__ABOUT THIS TASK__
Check every line of the records below for the string "diode" and copy the ones that have it.

[Dataset items]
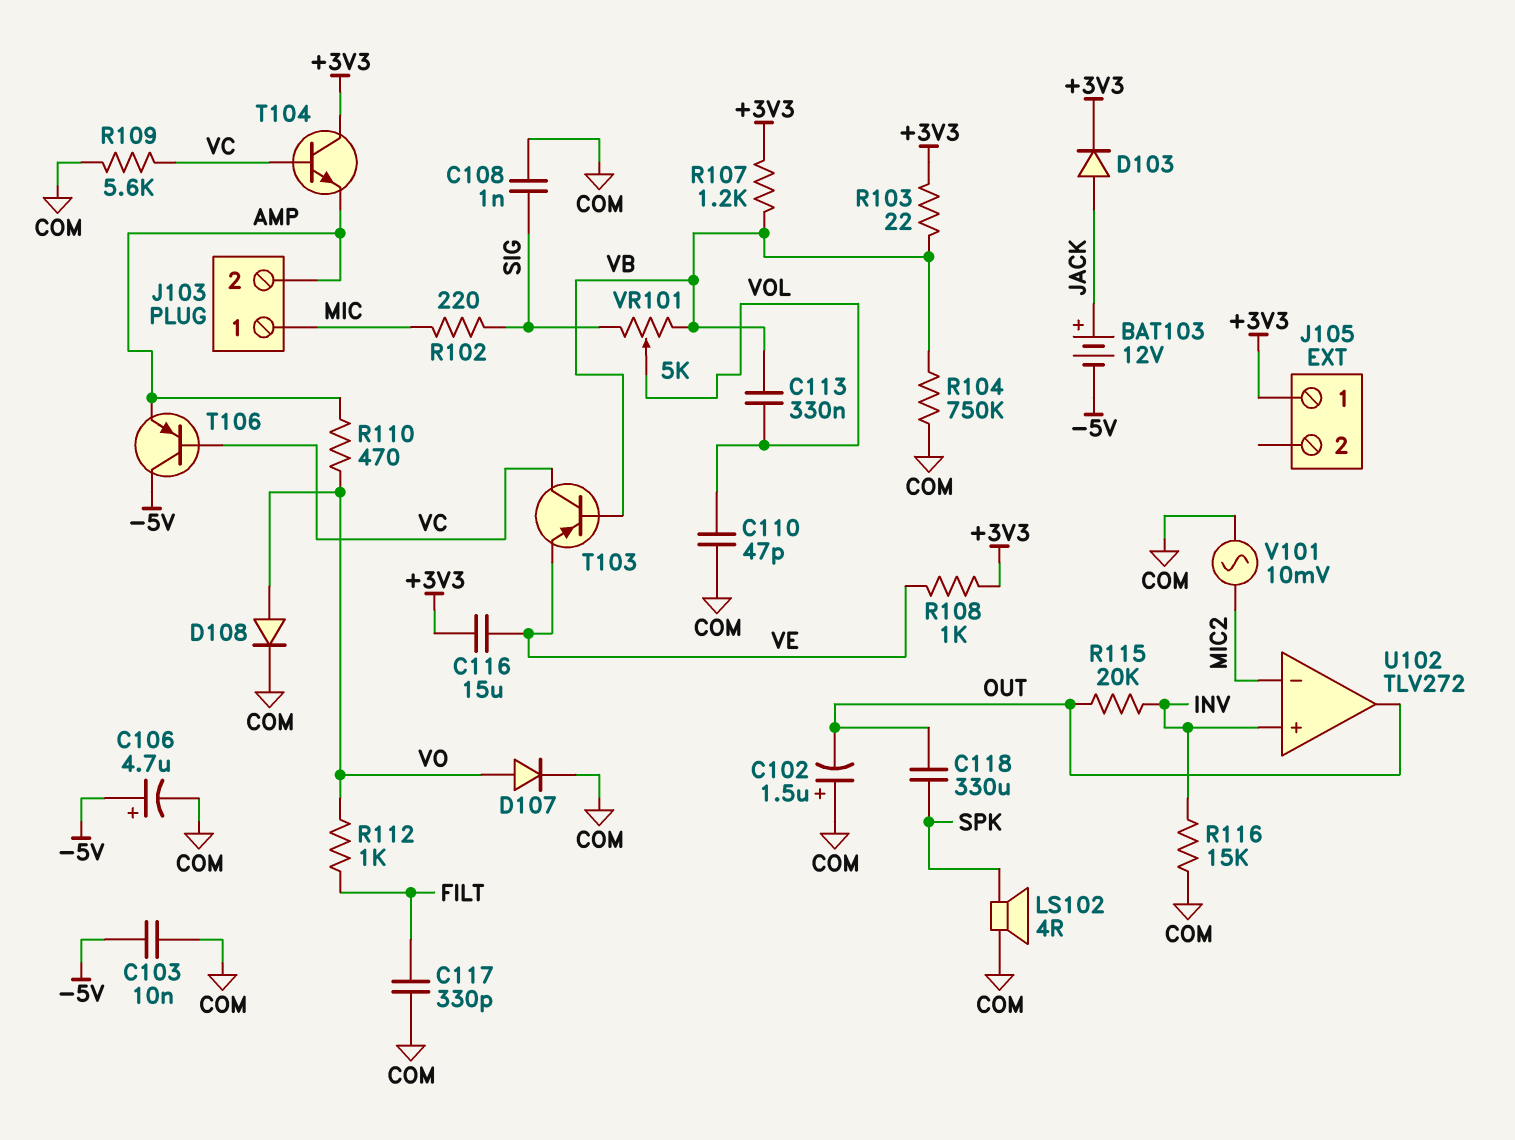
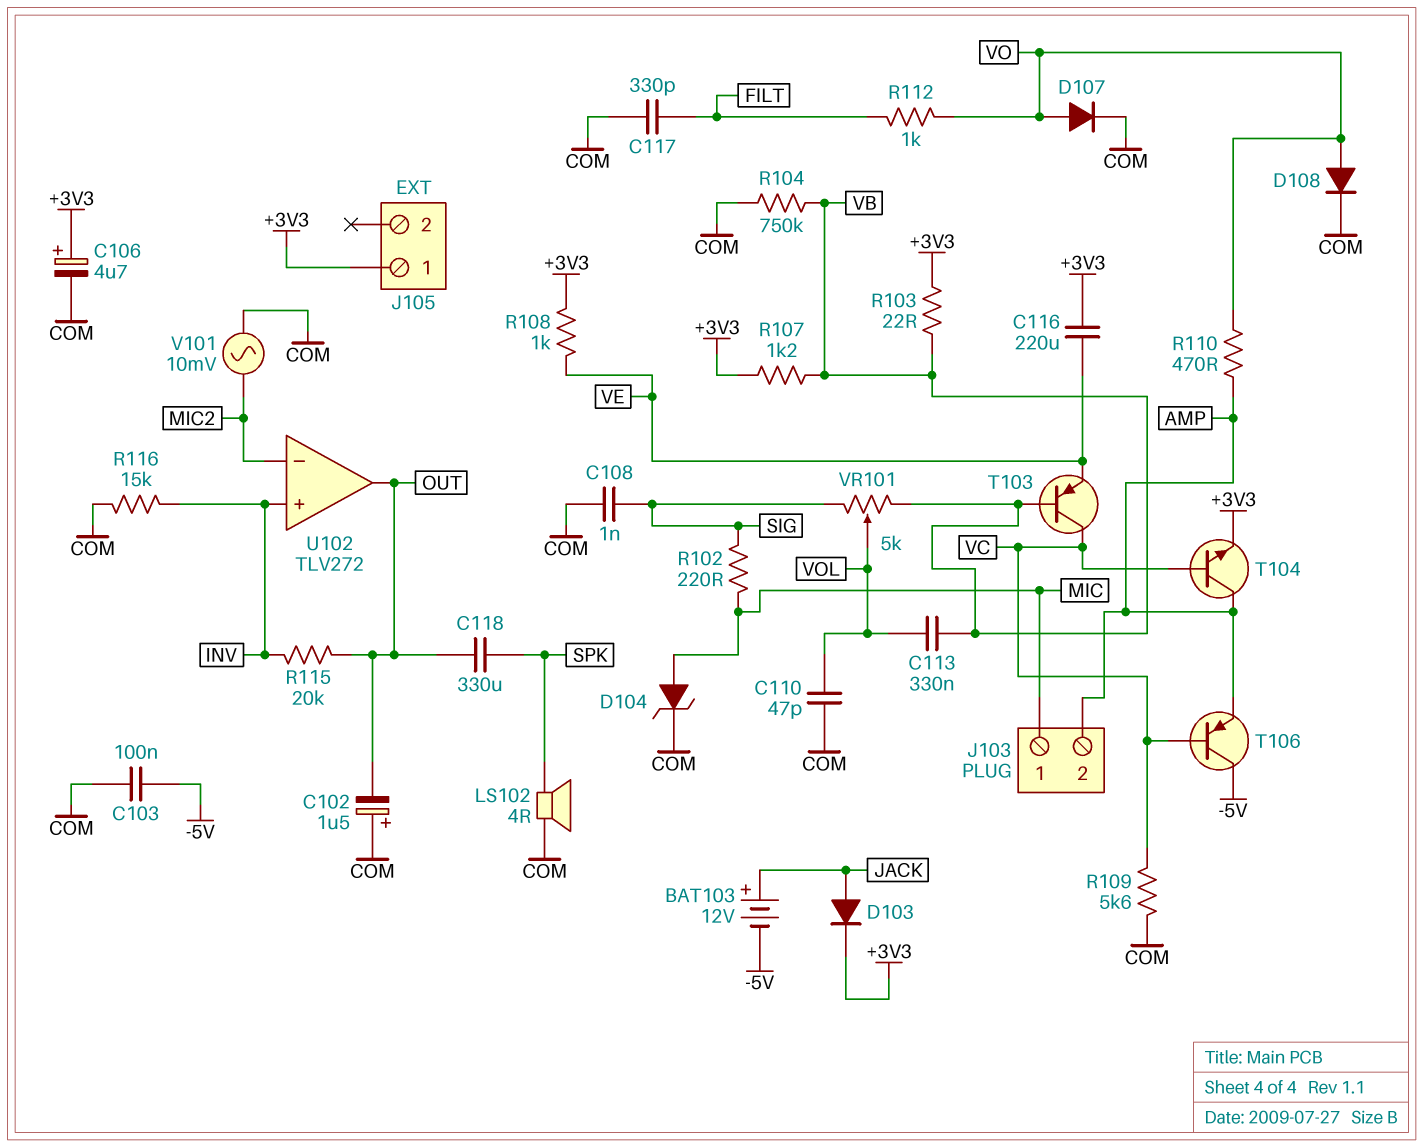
C103: 10nF (-5V, COM) -> 100nF (-5V, COM)
C106: 4.7uF (plus -5V, minus COM) -> 4.7uF (plus +3V3, minus COM)
C116: 15uF (+3V3, VE) -> 220uF (+3V3, VE)
D104: none -> zener (A MIC, K COM)
T104: NPN (B VC, C +3V3, E AMP) -> NPN (B VC, C AMP, E +3V3)

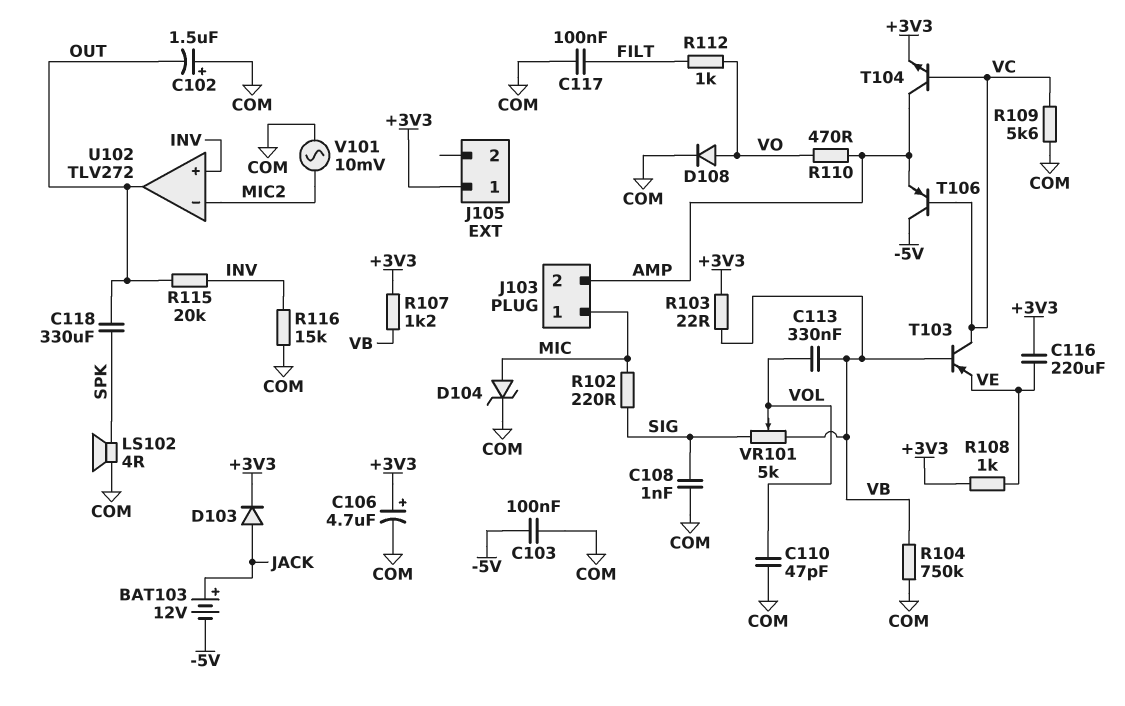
C117: 330pF (COM, FILT) -> 100nF (COM, FILT)
D107: diode (A VO, K COM) -> none

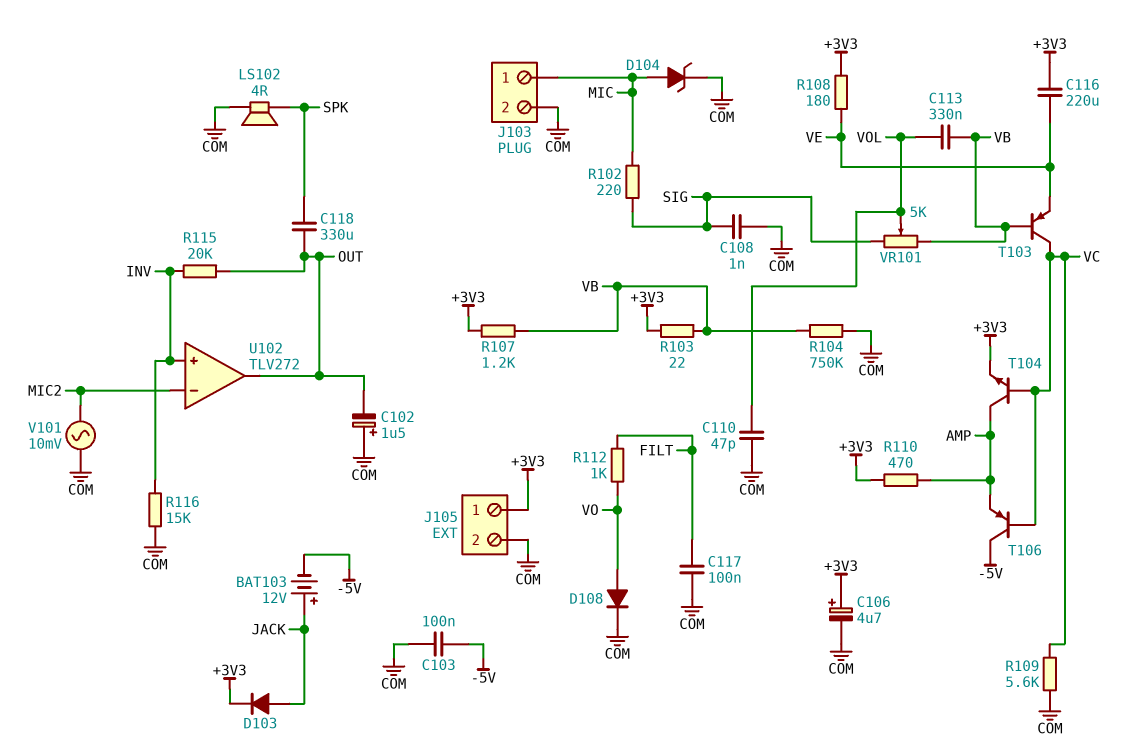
J103 pin 2: AMP -> COM
J105 pin 2: none -> COM
R108: 1k (+3V3, VE) -> 180 (+3V3, VE)
R110: 470 (AMP, VO) -> 470 (+3V3, AMP)

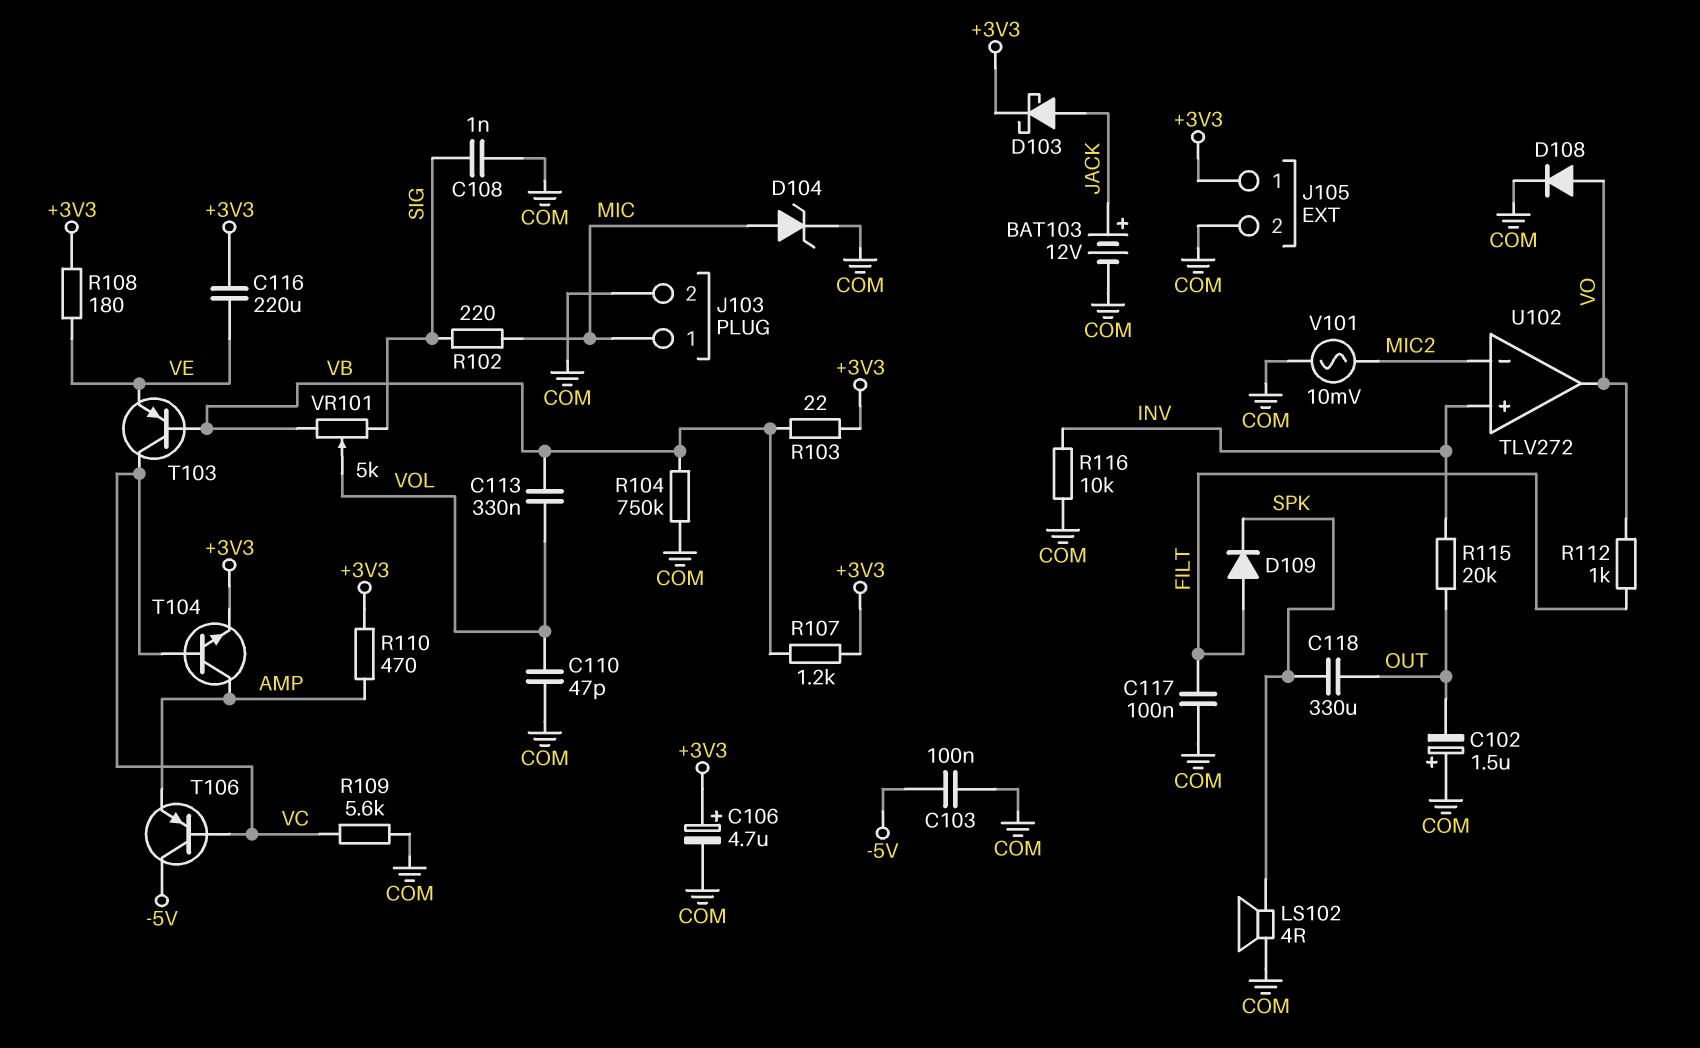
BAT103: 12V (plus JACK, minus -5V) -> 12V (plus JACK, minus COM)
D103: diode (A JACK, K +3V3) -> schottky (A JACK, K +3V3)
D109: none -> diode (A FILT, K SPK)
R116: 15k (COM, INV) -> 10k (COM, INV)
U102 pin out: OUT -> VO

__SOLUTION__
D107: diode (A VO, K COM) -> none
D103: diode (A JACK, K +3V3) -> schottky (A JACK, K +3V3)
D109: none -> diode (A FILT, K SPK)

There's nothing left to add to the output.